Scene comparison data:
* * * *

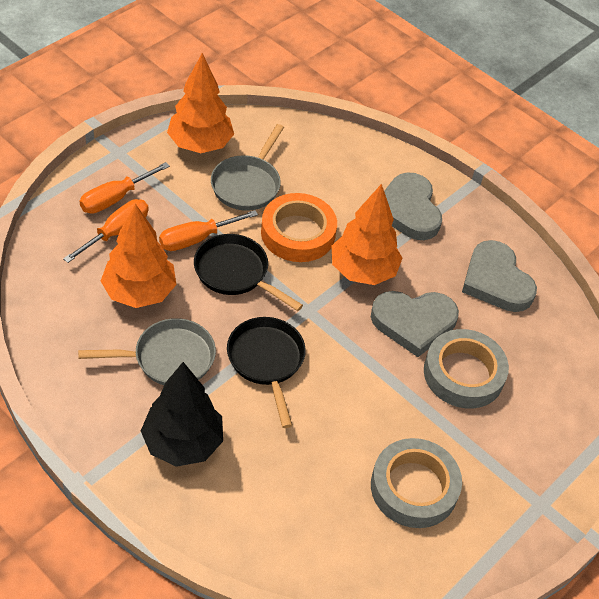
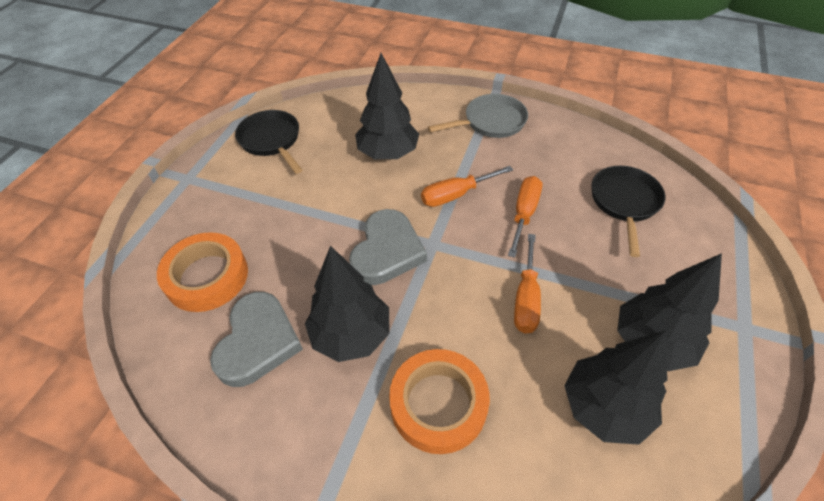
black tree: 1 -> 4
grey heart: 3 -> 2
grey pan: 2 -> 1
grey tape: 2 -> 0
orange tape: 1 -> 2
orange tree: 3 -> 0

* * * *

WORK INSTRUCTIONS. Return all lines from the entries that contain the string "grey".

RESPONSE AREA.
grey heart: 3 -> 2
grey pan: 2 -> 1
grey tape: 2 -> 0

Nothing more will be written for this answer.